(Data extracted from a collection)
====
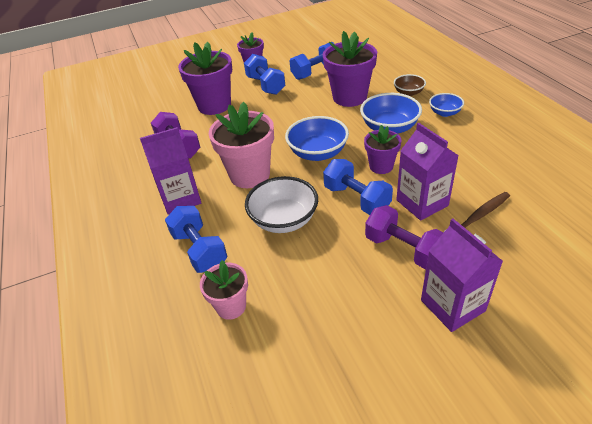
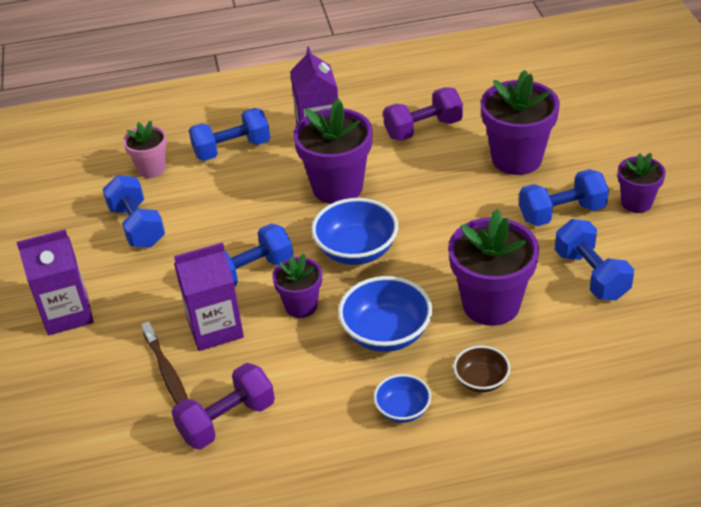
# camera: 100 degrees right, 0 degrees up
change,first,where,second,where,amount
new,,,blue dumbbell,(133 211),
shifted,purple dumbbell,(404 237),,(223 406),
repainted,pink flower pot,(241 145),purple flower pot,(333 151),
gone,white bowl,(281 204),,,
====
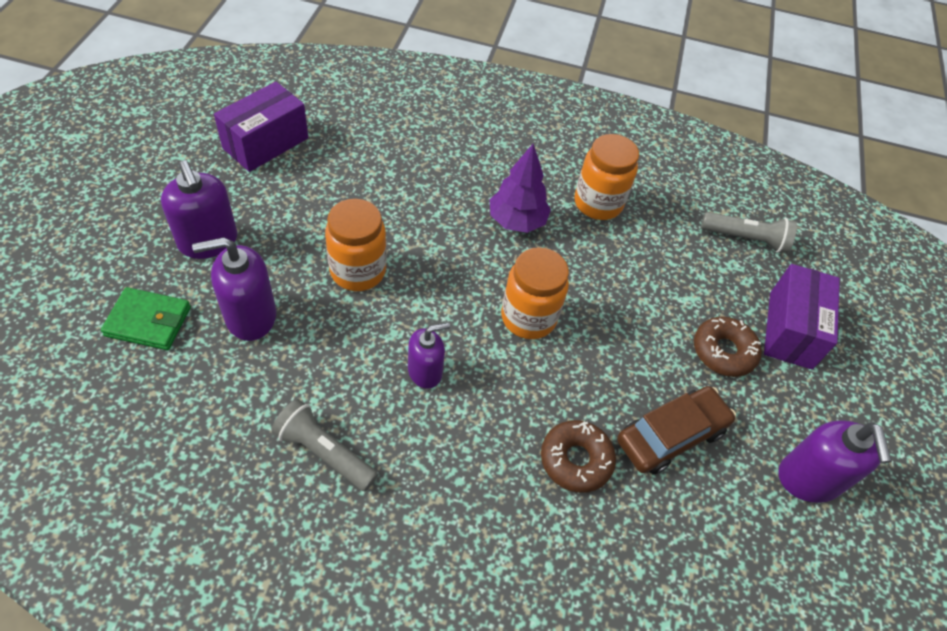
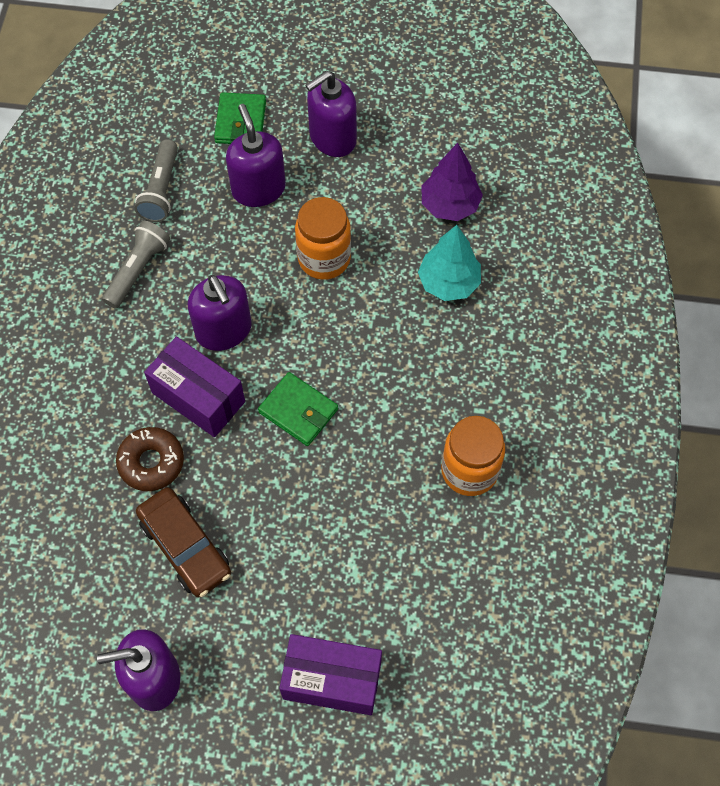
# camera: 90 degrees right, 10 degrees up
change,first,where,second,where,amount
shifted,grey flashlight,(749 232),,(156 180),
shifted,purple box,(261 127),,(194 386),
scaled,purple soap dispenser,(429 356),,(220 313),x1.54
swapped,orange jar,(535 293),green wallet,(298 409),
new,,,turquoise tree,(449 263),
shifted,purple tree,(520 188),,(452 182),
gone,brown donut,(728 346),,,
====
- [YOUR OBJECTIVE]:
Where a line of the data includes the string "purple", list that line.

- [EXERCISE SOLUTION]:
shifted,purple dumbbell,(404 237),,(223 406),
repainted,pink flower pot,(241 145),purple flower pot,(333 151),
shifted,purple box,(261 127),,(194 386),
scaled,purple soap dispenser,(429 356),,(220 313),x1.54
shifted,purple tree,(520 188),,(452 182),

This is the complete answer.